- [Listed entries]
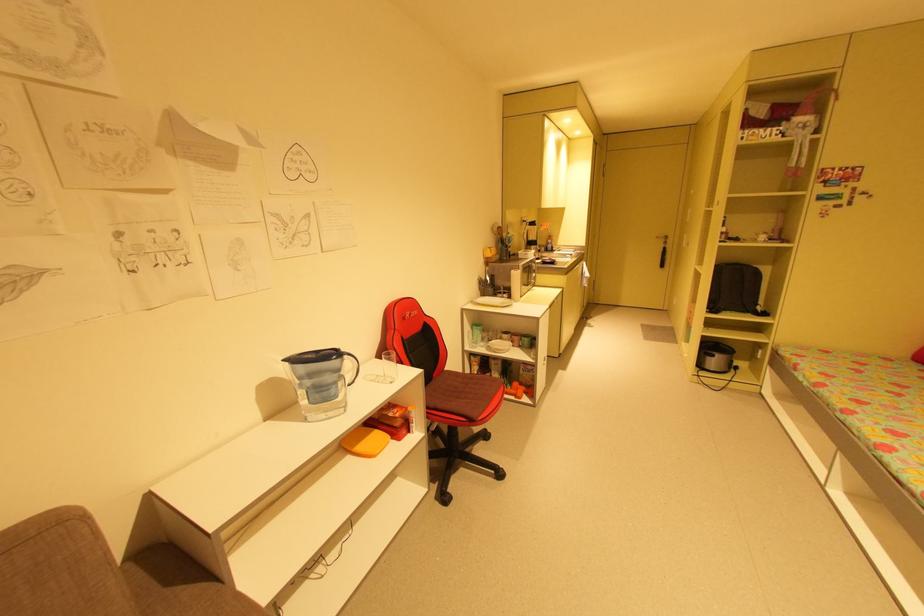
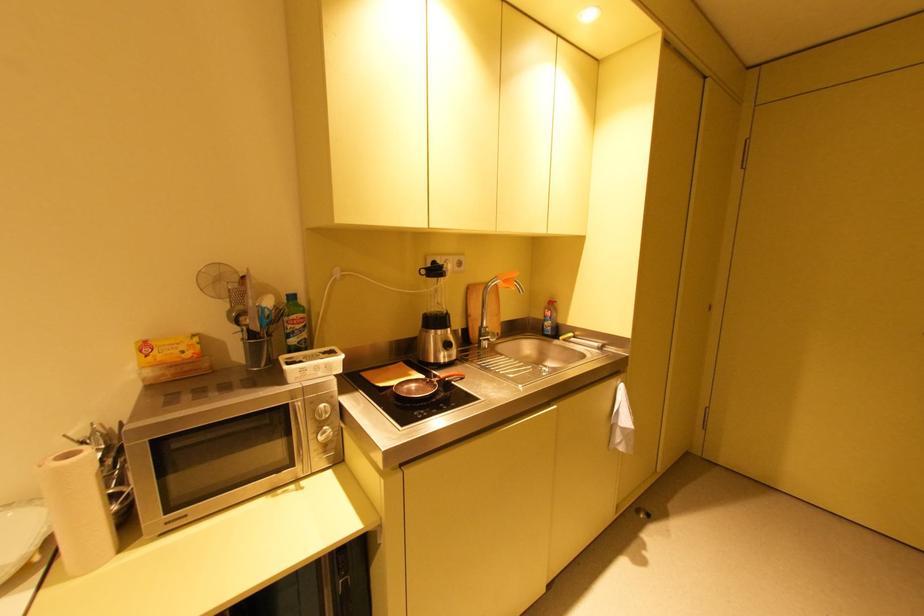
Where in the second image is the point corresponding to [553,246] from the first image?

(551, 323)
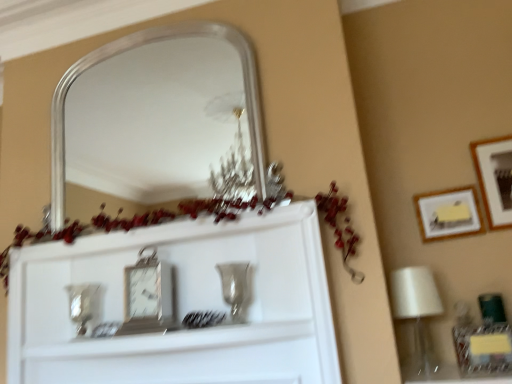
Question: Considering the relative positions of metallic silver clock at center and silver/metallic mirror at upper center in the image provided, is metallic silver clock at center to the left or to the right of silver/metallic mirror at upper center?

Choices:
 (A) right
 (B) left

Answer: (A)

Question: In terms of size, does metallic silver clock at center appear bigger or smaller than silver/metallic mirror at upper center?

Choices:
 (A) small
 (B) big

Answer: (A)

Question: Estimate the real-world distances between objects in this image. Which object is farther from the matte yellow paper at upper right, the 2th picture frame when ordered from right to left?

Choices:
 (A) wooden framed picture at right, which is counted as the 1th picture frame, starting from the right
 (B) metallic rectangular clock at center
 (C) silver/metallic mirror at upper center
 (D) white glossy lampshade at right
 (E) metallic silver clock at center

Answer: (C)

Question: Which of these objects is positioned farthest from the matte yellow paper at upper right, the 2th picture frame when ordered from right to left?

Choices:
 (A) metallic silver clock at center
 (B) wooden framed picture at right, which is counted as the 1th picture frame, starting from the right
 (C) white glossy lampshade at right
 (D) metallic rectangular clock at center
 (E) silver/metallic mirror at upper center

Answer: (E)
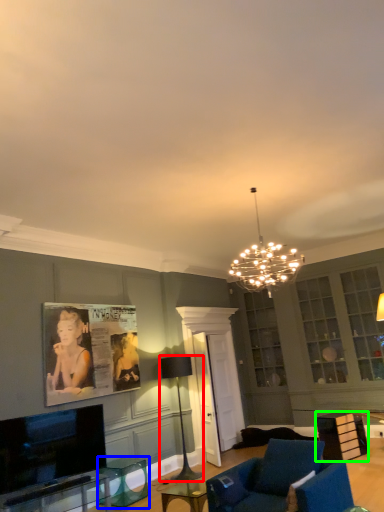
Question: Which object is the closest to the lamp (highlighted by a red box)? Choose among these: round table (highlighted by a blue box) or table (highlighted by a green box).

Choices:
 (A) round table
 (B) table

Answer: (A)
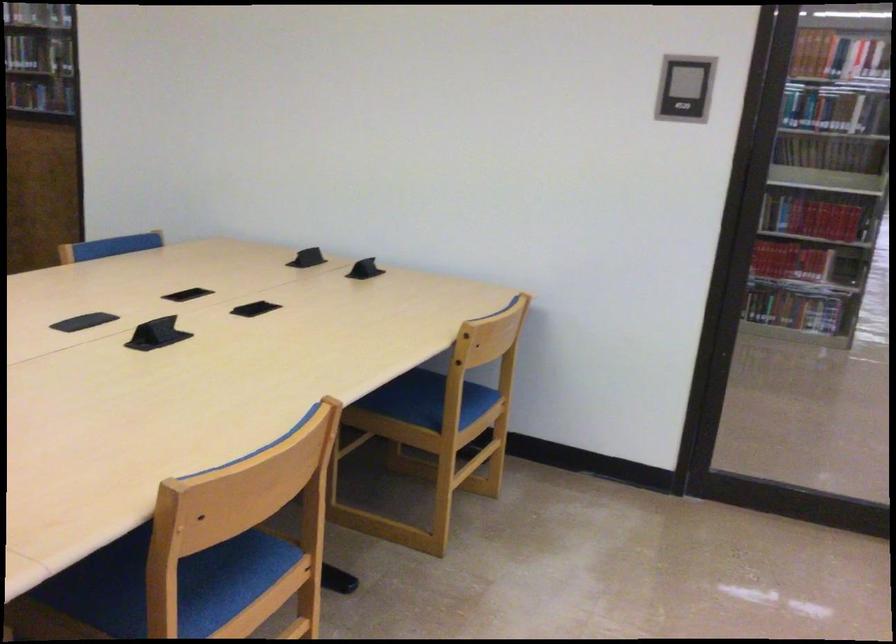
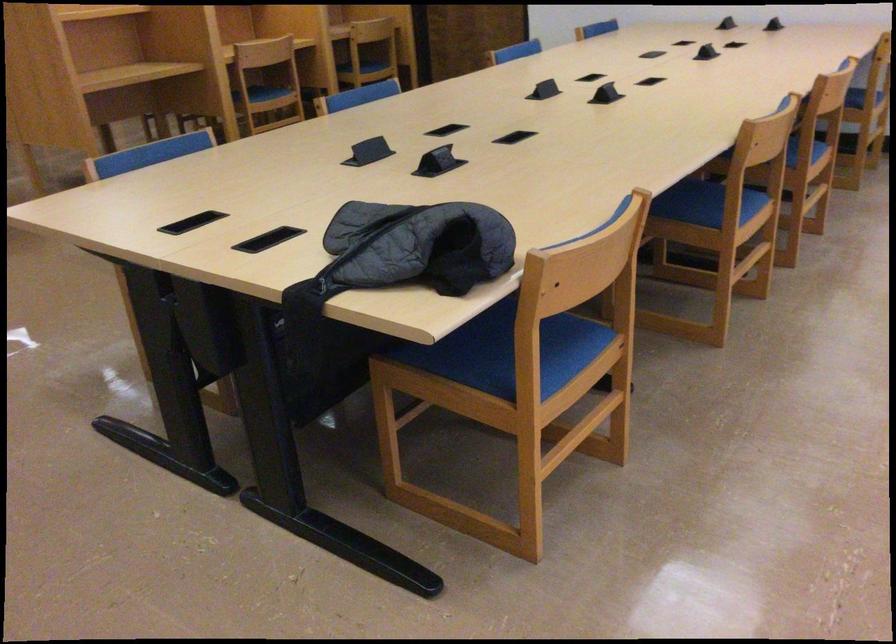
Locate, in the second image, the point that corresponds to [444,412] in the first image.

(869, 90)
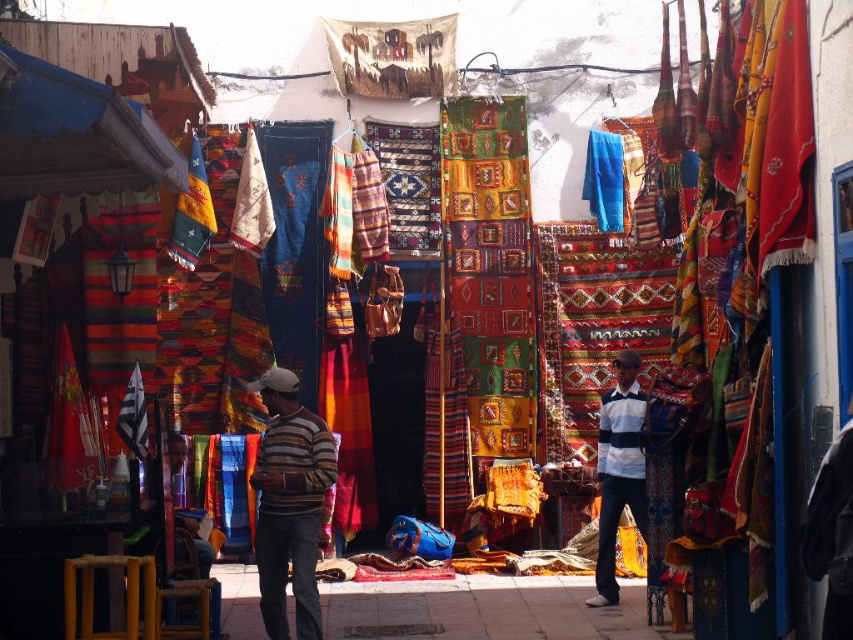
Is striped cotton sweater at center shorter than white striped shirt at center?

Indeed, striped cotton sweater at center has a lesser height compared to white striped shirt at center.

Does point (287, 477) come farther from viewer compared to point (601, 490)?

No, it is in front of (601, 490).

Where is `striped cotton sweater at center`? striped cotton sweater at center is located at coordinates (289, 502).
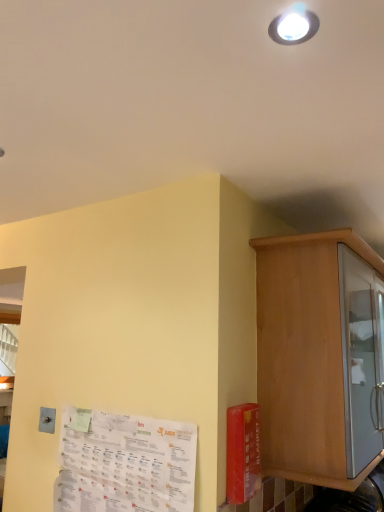
Question: In terms of width, does wooden cabinet at right look wider or thinner when compared to white paper at lower left?

Choices:
 (A) thin
 (B) wide

Answer: (B)

Question: From the image's perspective, is wooden cabinet at right positioned above or below white paper at lower left?

Choices:
 (A) below
 (B) above

Answer: (B)

Question: Considering the relative positions of wooden cabinet at right and white paper at lower left in the image provided, is wooden cabinet at right to the left or to the right of white paper at lower left?

Choices:
 (A) left
 (B) right

Answer: (B)

Question: Based on their positions, is white paper at lower left located to the left or right of wooden cabinet at right?

Choices:
 (A) left
 (B) right

Answer: (A)

Question: Is white paper at lower left spatially inside wooden cabinet at right, or outside of it?

Choices:
 (A) inside
 (B) outside

Answer: (B)

Question: From a real-world perspective, is white paper at lower left positioned above or below wooden cabinet at right?

Choices:
 (A) above
 (B) below

Answer: (B)

Question: From the image's perspective, is white paper at lower left above or below wooden cabinet at right?

Choices:
 (A) above
 (B) below

Answer: (B)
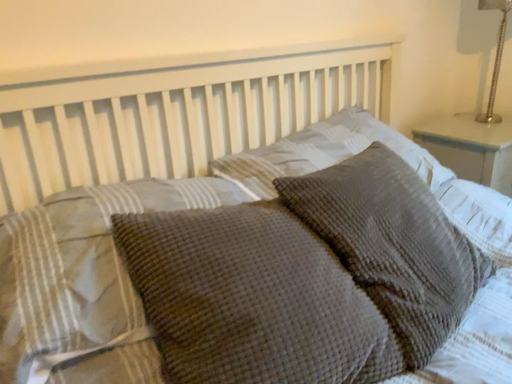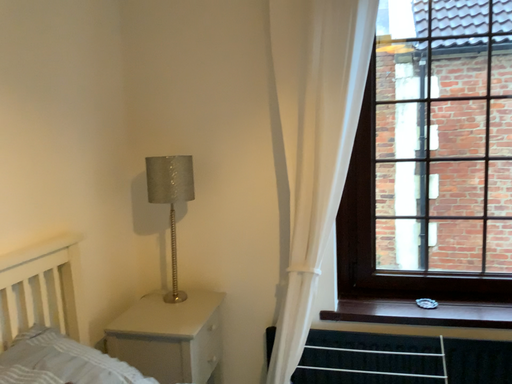
Question: How did the camera likely rotate when shooting the video?

Choices:
 (A) rotated left
 (B) rotated right

Answer: (B)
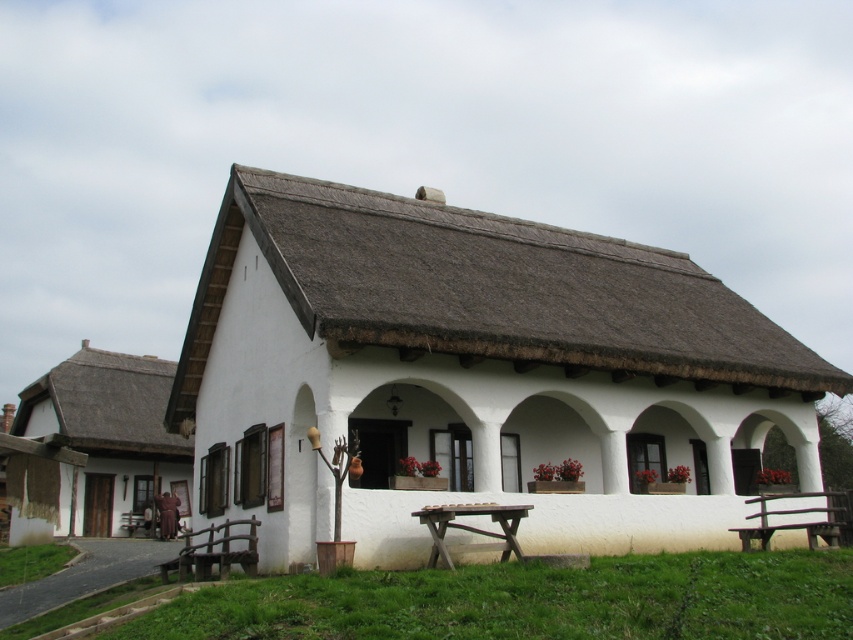
You are standing in front of the rustic house and want to walk from the wooden bench to the picnic table. The wooden bench is located at point (27,390) and the picnic table is at point (433,540). Which direction should you walk to get from the wooden bench to the picnic table?

Since point (27,390) is closer to you than point (433,540), you should walk away from the house towards the picnic table located at point (433,540).

You are planning to set up a garden path leading from the front gate to the brown wooden picnic table at lower center. The white thatched roof cottage at left is in the way. Can you move the cottage to the right to make space for the path?

The white thatched roof cottage at left is positioned on the left side of the brown wooden picnic table at lower center, so moving it to the right would place it closer to the picnic table. However, since the cottage is already on the left side of the picnic table, moving it further right might not be necessary unless the path requires more space. The exact feasibility depends on the path width and layout, but the description only states their relative positions without specifying distances.

You are planning to set up a garden between the white stucco cottage at center and the white thatched roof cottage at left. Since you want the garden to be equally accessible from both cottages, which cottage should you place the garden closer to and why?

You should place the garden closer to the white thatched roof cottage at left because the white stucco cottage at center is wider, meaning the garden needs to be positioned nearer to the narrower cottage to ensure equal accessibility from both.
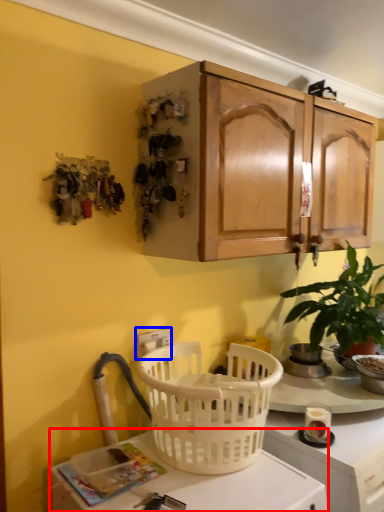
Question: Which point is closer to the camera, desk (highlighted by a red box) or electric outlet (highlighted by a blue box)?

Choices:
 (A) desk
 (B) electric outlet

Answer: (A)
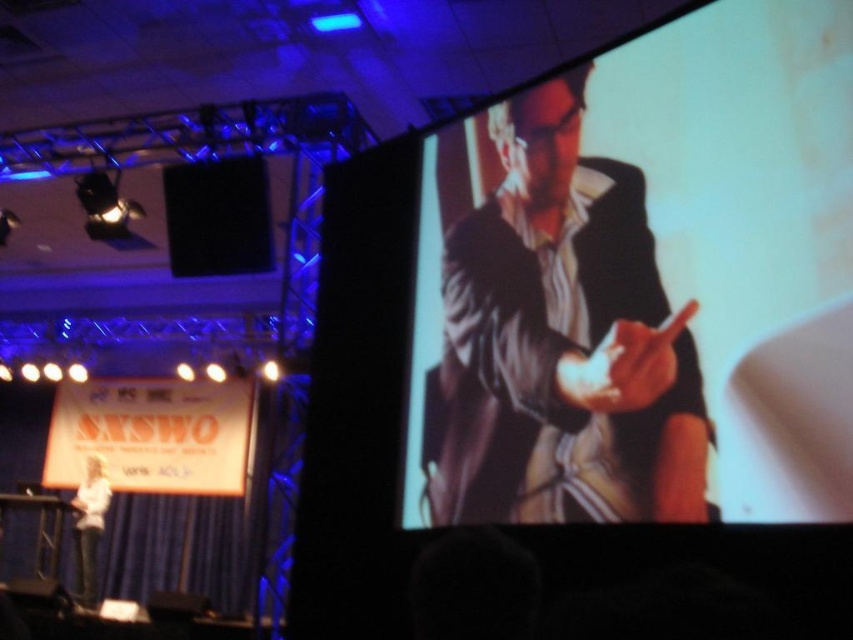
Is point (646, 300) closer to camera compared to point (120, 401)?

Yes, it is.

Identify the location of matte black suit at center. (556, 337).

In order to click on matte black suit at center in this screenshot , I will do `click(556, 337)`.

Who is more distant from viewer, (221,472) or (267,256)?

The point (221,472) is behind.

Between white paper at lower left and black matte speaker at upper left, which one has less height?

Standing shorter between the two is black matte speaker at upper left.

Which is behind, point (51, 468) or point (227, 172)?

Point (51, 468)

Locate an element on the screen. Image resolution: width=853 pixels, height=640 pixels. white paper at lower left is located at coordinates (152, 435).

Is matte black suit at center bigger than black matte speaker at upper left?

Indeed, matte black suit at center has a larger size compared to black matte speaker at upper left.

Does matte black suit at center come behind black matte speaker at upper left?

No, matte black suit at center is in front of black matte speaker at upper left.

This screenshot has height=640, width=853. I want to click on matte black suit at center, so click(x=556, y=337).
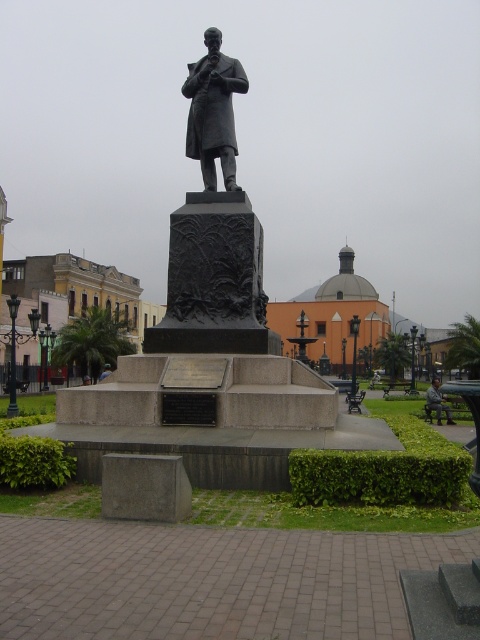
You are standing in the public square and want to take a photo of the statue. The camera you have can focus on objects up to 10 meters away. There is a specific point at coordinates point (236, 307) that you need to capture clearly. Is the statue within the camera range?

The distance of point (236, 307) from the viewer is 11.15 meters, which is beyond the camera range of 10 meters. Therefore, the statue will not be in focus.

You are standing in the public square and want to take a photo of the bronze statue at center. If you are positioned at point 0.175, 0.446, will you be able to capture the entire statue in your camera frame?

The bronze statue at center is located at point (214, 112), so if you are positioned exactly at that point, you would be standing right where the statue is, making it impossible to capture it in your photo.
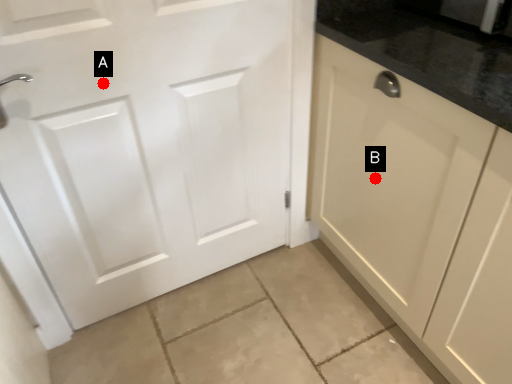
Question: Two points are circled on the image, labeled by A and B beside each circle. Which of the following is the closest to the observer?

Choices:
 (A) A is closer
 (B) B is closer

Answer: (A)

- [What this task involves]
Reproduce all of the entries above word for word, omitting the pictures.

- [Answer box]
Where in the second image is the point corresponding to [553,246] from the first image?

(551, 323)
Question: Considering the relative positions of metallic silver clock at center and silver/metallic mirror at upper center in the image provided, is metallic silver clock at center to the left or to the right of silver/metallic mirror at upper center?

Choices:
 (A) right
 (B) left

Answer: (A)

Question: In terms of size, does metallic silver clock at center appear bigger or smaller than silver/metallic mirror at upper center?

Choices:
 (A) small
 (B) big

Answer: (A)

Question: Estimate the real-world distances between objects in this image. Which object is farther from the matte yellow paper at upper right, the 2th picture frame when ordered from right to left?

Choices:
 (A) wooden framed picture at right, which is counted as the 1th picture frame, starting from the right
 (B) metallic rectangular clock at center
 (C) silver/metallic mirror at upper center
 (D) white glossy lampshade at right
 (E) metallic silver clock at center

Answer: (C)

Question: Which of these objects is positioned farthest from the matte yellow paper at upper right, the 2th picture frame when ordered from right to left?

Choices:
 (A) metallic silver clock at center
 (B) wooden framed picture at right, which is counted as the 1th picture frame, starting from the right
 (C) white glossy lampshade at right
 (D) metallic rectangular clock at center
 (E) silver/metallic mirror at upper center

Answer: (E)
Question: Which object is the closest to the lamp (highlighted by a red box)? Choose among these: round table (highlighted by a blue box) or table (highlighted by a green box).

Choices:
 (A) round table
 (B) table

Answer: (A)
Locate, in the second image, the point that corresponds to [444,412] in the first image.

(869, 90)
Is striped cotton sweater at center shorter than white striped shirt at center?

Indeed, striped cotton sweater at center has a lesser height compared to white striped shirt at center.

Does point (287, 477) come farther from viewer compared to point (601, 490)?

No, it is in front of (601, 490).

Where is `striped cotton sweater at center`? striped cotton sweater at center is located at coordinates (289, 502).
Question: In terms of width, does wooden cabinet at right look wider or thinner when compared to white paper at lower left?

Choices:
 (A) thin
 (B) wide

Answer: (B)

Question: From the image's perspective, is wooden cabinet at right positioned above or below white paper at lower left?

Choices:
 (A) below
 (B) above

Answer: (B)

Question: Considering the relative positions of wooden cabinet at right and white paper at lower left in the image provided, is wooden cabinet at right to the left or to the right of white paper at lower left?

Choices:
 (A) left
 (B) right

Answer: (B)

Question: Based on their positions, is white paper at lower left located to the left or right of wooden cabinet at right?

Choices:
 (A) left
 (B) right

Answer: (A)

Question: Is white paper at lower left spatially inside wooden cabinet at right, or outside of it?

Choices:
 (A) inside
 (B) outside

Answer: (B)

Question: From a real-world perspective, is white paper at lower left positioned above or below wooden cabinet at right?

Choices:
 (A) above
 (B) below

Answer: (B)

Question: From the image's perspective, is white paper at lower left above or below wooden cabinet at right?

Choices:
 (A) above
 (B) below

Answer: (B)
Question: How did the camera likely rotate when shooting the video?

Choices:
 (A) rotated left
 (B) rotated right

Answer: (B)
You are standing in front of the rustic house and want to walk from the wooden bench to the picnic table. The wooden bench is located at point (27,390) and the picnic table is at point (433,540). Which direction should you walk to get from the wooden bench to the picnic table?

Since point (27,390) is closer to you than point (433,540), you should walk away from the house towards the picnic table located at point (433,540).

You are planning to set up a garden path leading from the front gate to the brown wooden picnic table at lower center. The white thatched roof cottage at left is in the way. Can you move the cottage to the right to make space for the path?

The white thatched roof cottage at left is positioned on the left side of the brown wooden picnic table at lower center, so moving it to the right would place it closer to the picnic table. However, since the cottage is already on the left side of the picnic table, moving it further right might not be necessary unless the path requires more space. The exact feasibility depends on the path width and layout, but the description only states their relative positions without specifying distances.

You are planning to set up a garden between the white stucco cottage at center and the white thatched roof cottage at left. Since you want the garden to be equally accessible from both cottages, which cottage should you place the garden closer to and why?

You should place the garden closer to the white thatched roof cottage at left because the white stucco cottage at center is wider, meaning the garden needs to be positioned nearer to the narrower cottage to ensure equal accessibility from both.
Question: Which point is closer to the camera, desk (highlighted by a red box) or electric outlet (highlighted by a blue box)?

Choices:
 (A) desk
 (B) electric outlet

Answer: (A)
Is point (646, 300) closer to camera compared to point (120, 401)?

Yes, it is.

Identify the location of matte black suit at center. (556, 337).

In order to click on matte black suit at center in this screenshot , I will do `click(556, 337)`.

Who is more distant from viewer, (221,472) or (267,256)?

The point (221,472) is behind.

Between white paper at lower left and black matte speaker at upper left, which one has less height?

Standing shorter between the two is black matte speaker at upper left.

Which is behind, point (51, 468) or point (227, 172)?

Point (51, 468)

Locate an element on the screen. Image resolution: width=853 pixels, height=640 pixels. white paper at lower left is located at coordinates (152, 435).

Is matte black suit at center bigger than black matte speaker at upper left?

Indeed, matte black suit at center has a larger size compared to black matte speaker at upper left.

Does matte black suit at center come behind black matte speaker at upper left?

No, matte black suit at center is in front of black matte speaker at upper left.

This screenshot has height=640, width=853. I want to click on matte black suit at center, so click(x=556, y=337).
You are standing in the public square and want to take a photo of the statue. The camera you have can focus on objects up to 10 meters away. There is a specific point at coordinates point (236, 307) that you need to capture clearly. Is the statue within the camera range?

The distance of point (236, 307) from the viewer is 11.15 meters, which is beyond the camera range of 10 meters. Therefore, the statue will not be in focus.

You are standing in the public square and want to take a photo of the bronze statue at center. If you are positioned at point 0.175, 0.446, will you be able to capture the entire statue in your camera frame?

The bronze statue at center is located at point (214, 112), so if you are positioned exactly at that point, you would be standing right where the statue is, making it impossible to capture it in your photo.
Question: Two points are circled on the image, labeled by A and B beside each circle. Which of the following is the closest to the observer?

Choices:
 (A) A is closer
 (B) B is closer

Answer: (A)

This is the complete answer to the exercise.